══ Exercise inputs
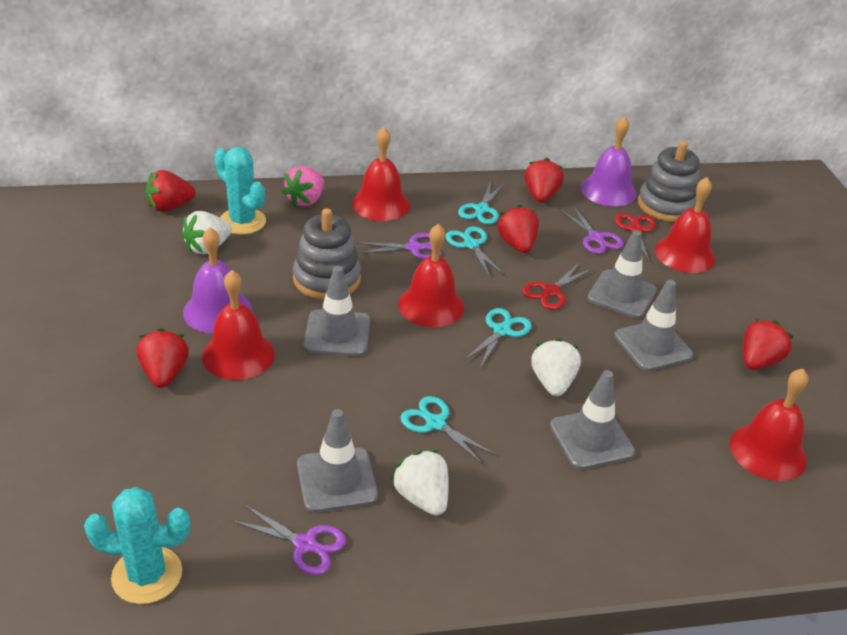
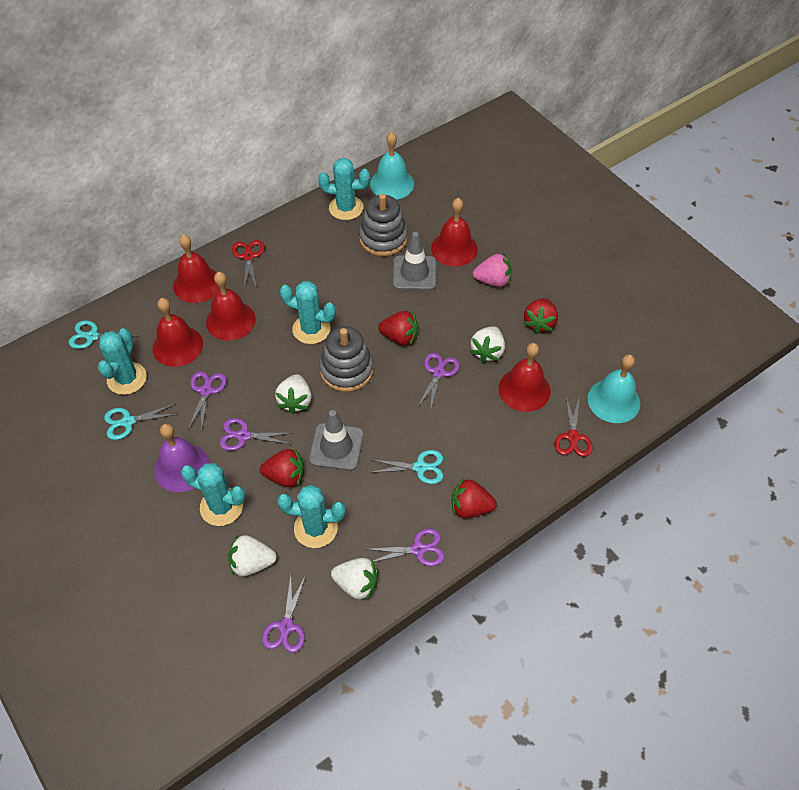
grey traffic cone: 5 -> 2
purple bell: 2 -> 1
purple scissors: 3 -> 5
red strawberry: 5 -> 4
turquoise bell: 0 -> 2
turquoise cactus: 2 -> 5
turquoise scissors: 4 -> 3
white strawberry: 3 -> 4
════
→ **To do**: If a line in the records above contains the word "turquoise", copy it.

→ **Answer space**:
turquoise bell: 0 -> 2
turquoise cactus: 2 -> 5
turquoise scissors: 4 -> 3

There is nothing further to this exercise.